Provided material:
+ + + +

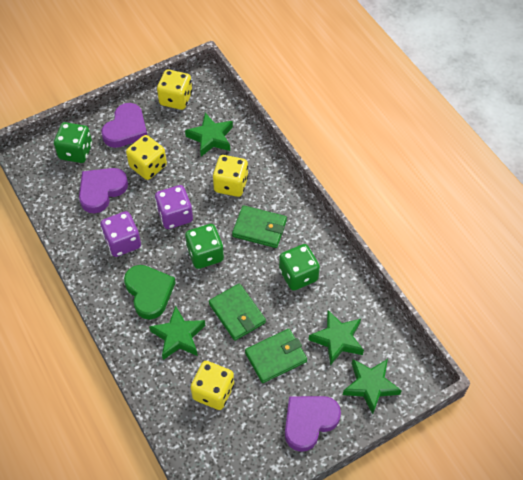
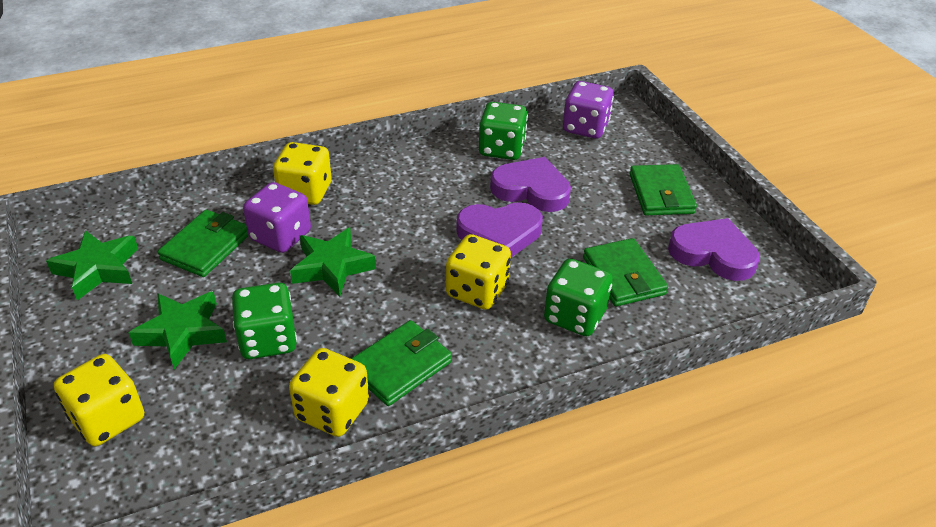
green heart: 1 -> 0
green star: 4 -> 3
green wallet: 3 -> 4

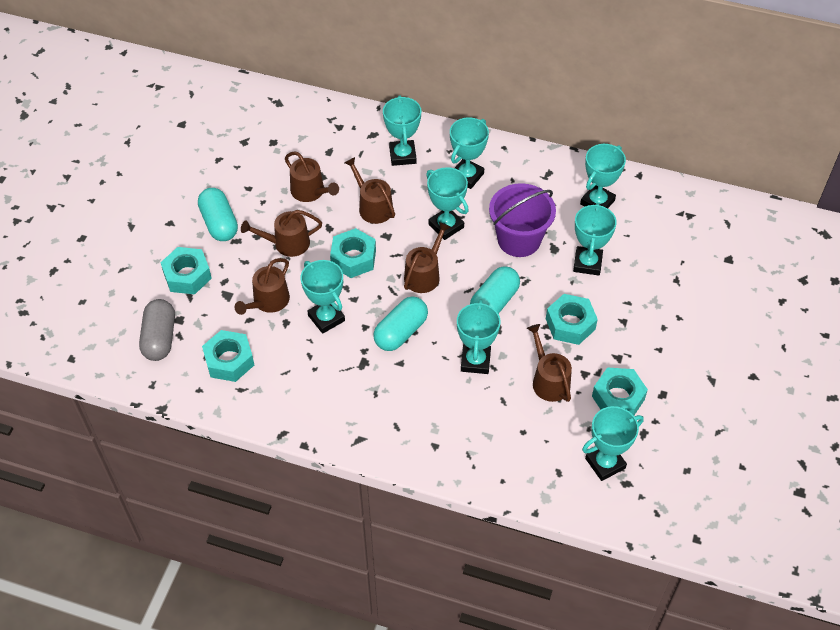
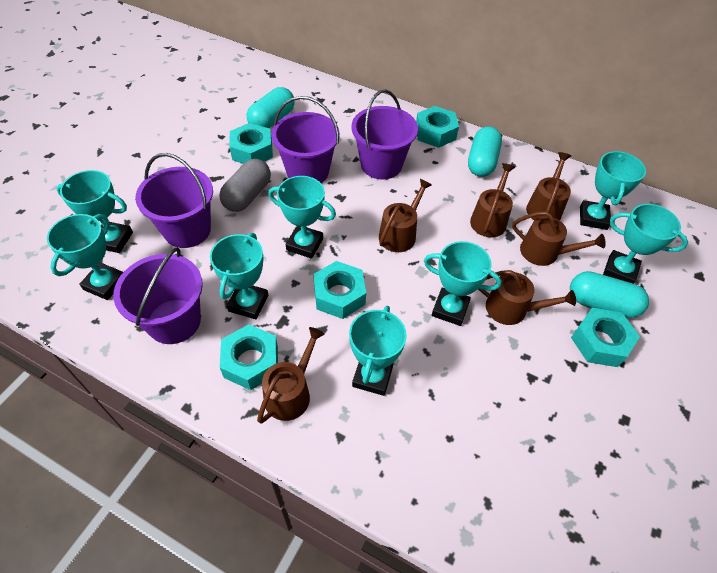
purple bucket: 1 -> 4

+ + + +

What you have to do:
As you output the material, omit the pictures but alter nothing else.

Task output:
green heart: 1 -> 0
green star: 4 -> 3
green wallet: 3 -> 4

purple bucket: 1 -> 4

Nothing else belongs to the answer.